What the task asks - Copy out exactly the lines spanning the line with "(341, 199) = (517, 190): purple cube -> none" to the line with "(127, 210) = (565, 186): green", inclusive, from the data underneath, with no pictures.

***** Dataset entries

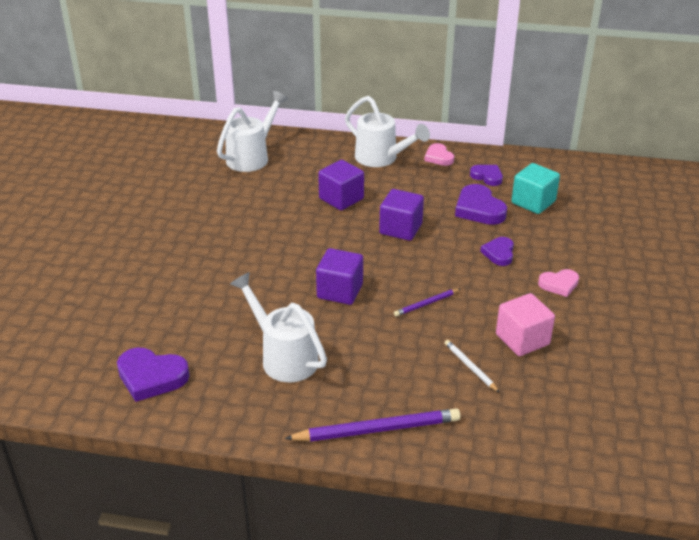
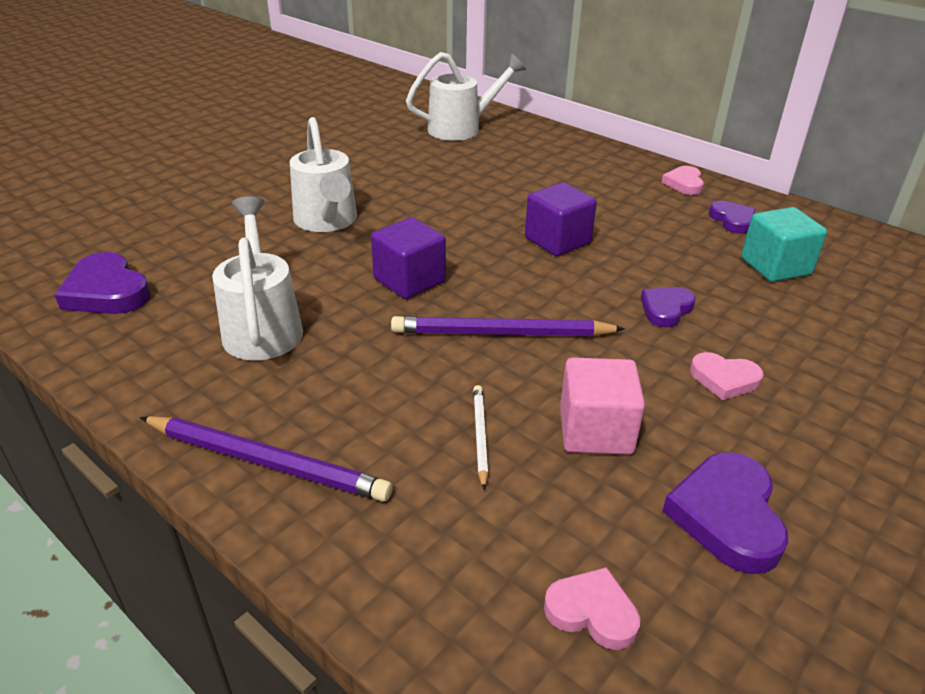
camera: 30 degrees right, 0 degrees up
(341, 199) = (517, 190): purple cube -> none
(381, 158) = (608, 166): white watering can -> white watering can (327, 221)
(426, 304) = (502, 333): purple pencil -> purple pencil, size x1.93
(479, 209) = (686, 251): purple heart -> purple heart (727, 516)
(590, 423) = (592, 612): none -> pink heart

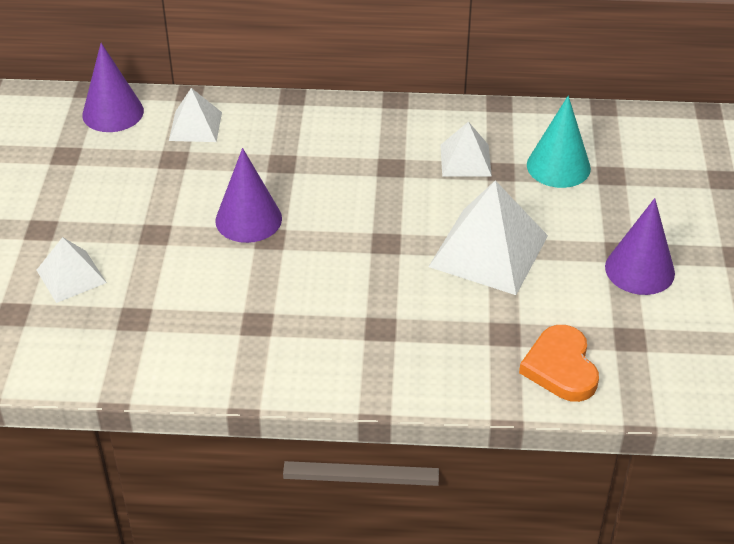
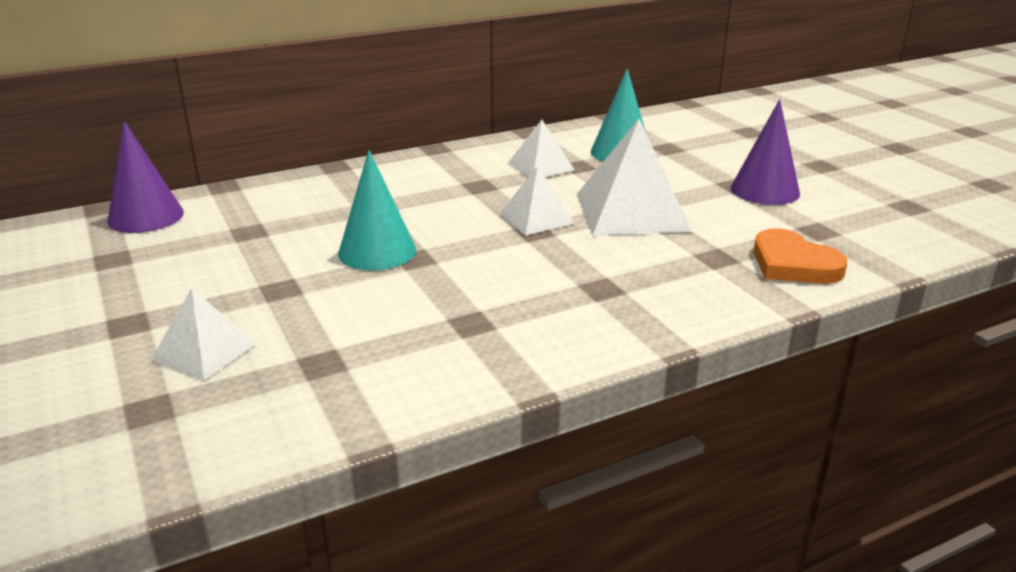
camera: 30 degrees left, 15 degrees down
(195, 126) = (252, 205): white pyramid -> white pyramid (536, 218)
(248, 219) = (377, 251): purple cone -> turquoise cone

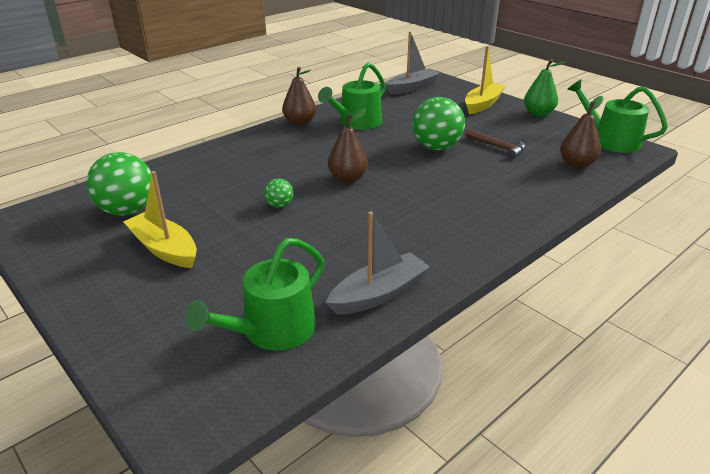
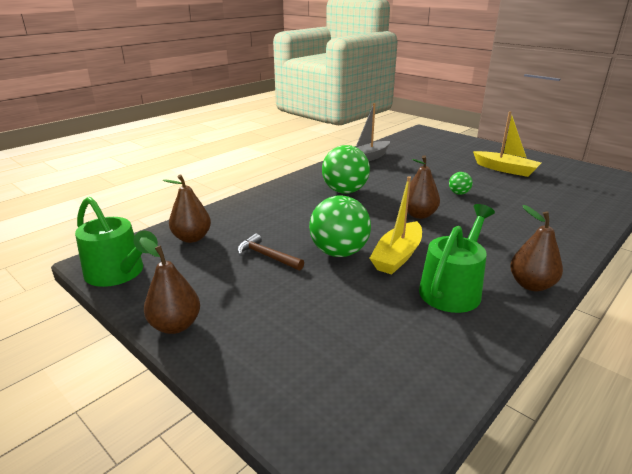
camera: 175 degrees right, 5 degrees down
(127, 210) = (565, 186): green ball -> green ball (345, 191)
(272, 330) = (411, 148): green watering can -> none
(412, 88) = (397, 406): grey boat -> none
(482, 104) = (259, 348): yellow boat -> yellow boat (397, 256)
(538, 114) = (175, 325): green pear -> brown pear

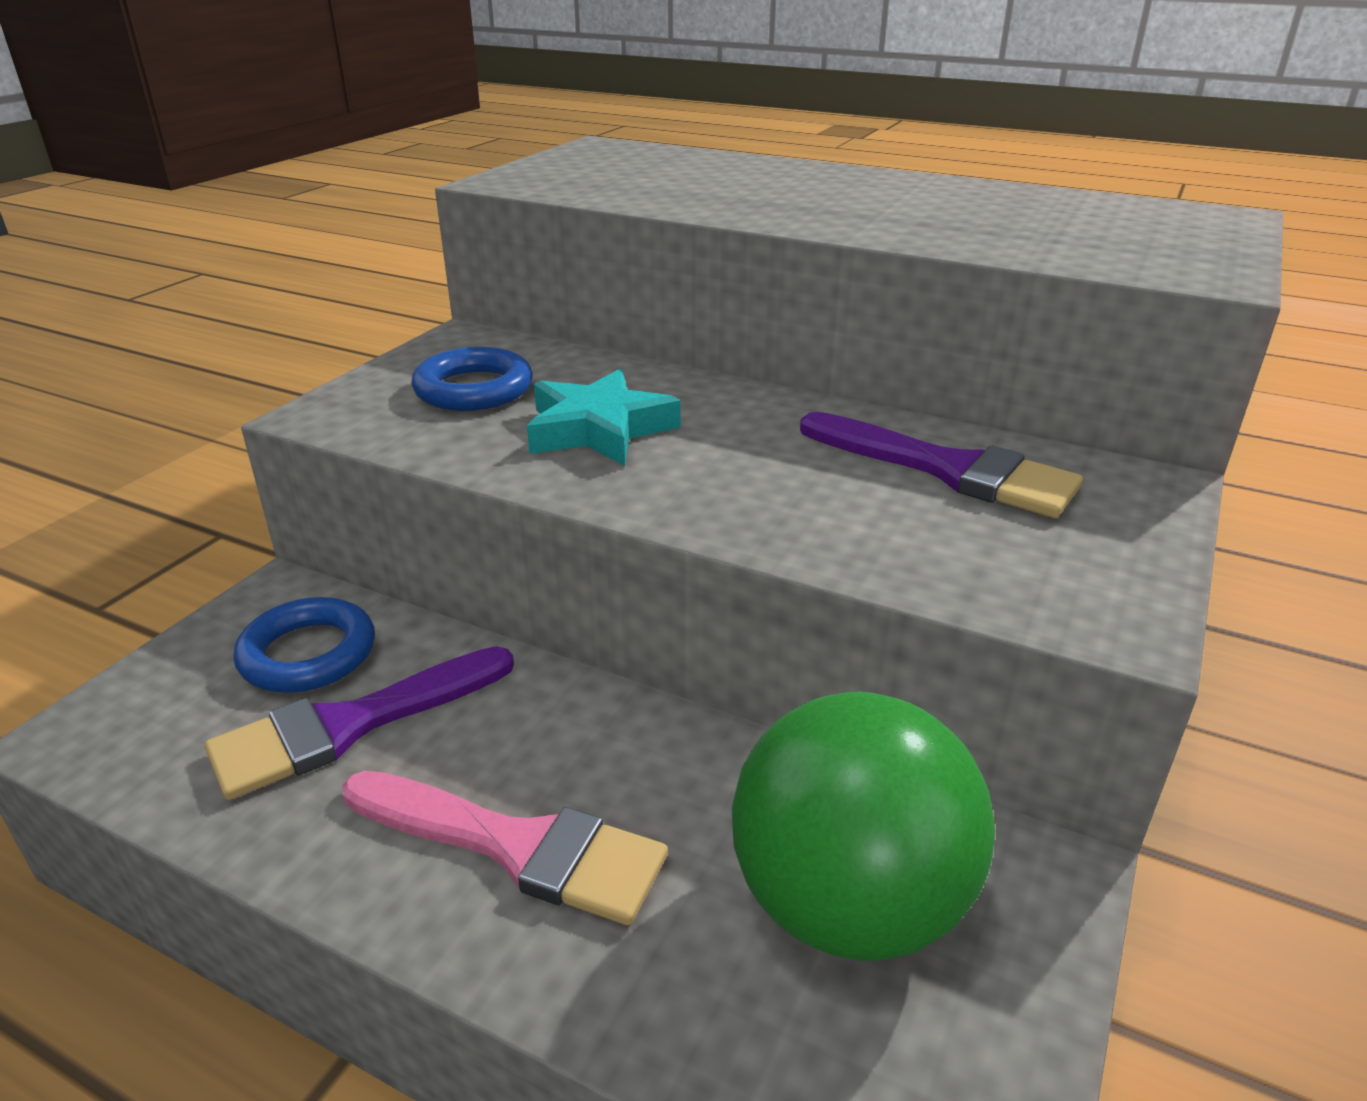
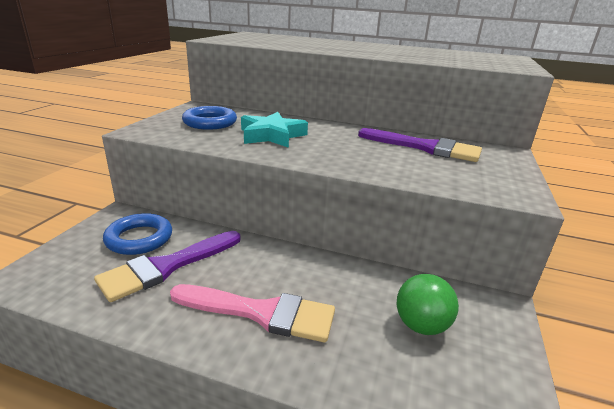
camera: 10 degrees left, 5 degrees down
(848, 903) = (421, 325): green ball -> green ball, size x0.52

**********

Finished task -
(341, 199) = (517, 190): purple cube -> none
(381, 158) = (608, 166): white watering can -> white watering can (327, 221)
(426, 304) = (502, 333): purple pencil -> purple pencil, size x1.93
(479, 209) = (686, 251): purple heart -> purple heart (727, 516)
(590, 423) = (592, 612): none -> pink heart

camera: 30 degrees left, 15 degrees down
(195, 126) = (252, 205): white pyramid -> white pyramid (536, 218)
(248, 219) = (377, 251): purple cone -> turquoise cone

camera: 175 degrees right, 5 degrees down
(127, 210) = (565, 186): green ball -> green ball (345, 191)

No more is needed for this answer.